### Content revision data
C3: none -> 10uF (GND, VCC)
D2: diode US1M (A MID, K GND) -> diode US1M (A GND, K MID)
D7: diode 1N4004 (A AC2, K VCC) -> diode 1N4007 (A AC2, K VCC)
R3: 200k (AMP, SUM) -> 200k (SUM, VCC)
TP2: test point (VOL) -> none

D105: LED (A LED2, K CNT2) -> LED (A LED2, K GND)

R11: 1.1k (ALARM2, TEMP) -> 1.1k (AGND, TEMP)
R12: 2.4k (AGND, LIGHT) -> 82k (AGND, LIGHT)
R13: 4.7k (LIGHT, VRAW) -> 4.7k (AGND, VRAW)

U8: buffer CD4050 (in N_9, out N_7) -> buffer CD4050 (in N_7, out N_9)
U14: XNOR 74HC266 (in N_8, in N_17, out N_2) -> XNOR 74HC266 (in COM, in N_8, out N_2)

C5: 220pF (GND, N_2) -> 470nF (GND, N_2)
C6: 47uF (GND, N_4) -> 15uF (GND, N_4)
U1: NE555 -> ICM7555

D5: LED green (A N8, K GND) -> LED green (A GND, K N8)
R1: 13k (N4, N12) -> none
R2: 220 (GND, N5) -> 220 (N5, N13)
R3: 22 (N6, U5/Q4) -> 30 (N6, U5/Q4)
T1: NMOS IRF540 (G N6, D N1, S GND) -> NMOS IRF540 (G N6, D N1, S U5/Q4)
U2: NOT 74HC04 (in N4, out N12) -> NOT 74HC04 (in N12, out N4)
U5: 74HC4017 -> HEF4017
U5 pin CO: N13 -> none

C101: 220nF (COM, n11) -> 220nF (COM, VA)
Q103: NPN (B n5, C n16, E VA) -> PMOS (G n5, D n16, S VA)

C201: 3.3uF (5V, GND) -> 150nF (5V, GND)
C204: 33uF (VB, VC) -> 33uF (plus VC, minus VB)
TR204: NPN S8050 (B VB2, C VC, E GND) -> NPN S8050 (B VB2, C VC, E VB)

### Prompt
Could you copy out every record above exactly as it appears?

### Result
C3: none -> 10uF (GND, VCC)
D2: diode US1M (A MID, K GND) -> diode US1M (A GND, K MID)
D7: diode 1N4004 (A AC2, K VCC) -> diode 1N4007 (A AC2, K VCC)
R3: 200k (AMP, SUM) -> 200k (SUM, VCC)
TP2: test point (VOL) -> none

D105: LED (A LED2, K CNT2) -> LED (A LED2, K GND)

R11: 1.1k (ALARM2, TEMP) -> 1.1k (AGND, TEMP)
R12: 2.4k (AGND, LIGHT) -> 82k (AGND, LIGHT)
R13: 4.7k (LIGHT, VRAW) -> 4.7k (AGND, VRAW)

U8: buffer CD4050 (in N_9, out N_7) -> buffer CD4050 (in N_7, out N_9)
U14: XNOR 74HC266 (in N_8, in N_17, out N_2) -> XNOR 74HC266 (in COM, in N_8, out N_2)

C5: 220pF (GND, N_2) -> 470nF (GND, N_2)
C6: 47uF (GND, N_4) -> 15uF (GND, N_4)
U1: NE555 -> ICM7555

D5: LED green (A N8, K GND) -> LED green (A GND, K N8)
R1: 13k (N4, N12) -> none
R2: 220 (GND, N5) -> 220 (N5, N13)
R3: 22 (N6, U5/Q4) -> 30 (N6, U5/Q4)
T1: NMOS IRF540 (G N6, D N1, S GND) -> NMOS IRF540 (G N6, D N1, S U5/Q4)
U2: NOT 74HC04 (in N4, out N12) -> NOT 74HC04 (in N12, out N4)
U5: 74HC4017 -> HEF4017
U5 pin CO: N13 -> none

C101: 220nF (COM, n11) -> 220nF (COM, VA)
Q103: NPN (B n5, C n16, E VA) -> PMOS (G n5, D n16, S VA)

C201: 3.3uF (5V, GND) -> 150nF (5V, GND)
C204: 33uF (VB, VC) -> 33uF (plus VC, minus VB)
TR204: NPN S8050 (B VB2, C VC, E GND) -> NPN S8050 (B VB2, C VC, E VB)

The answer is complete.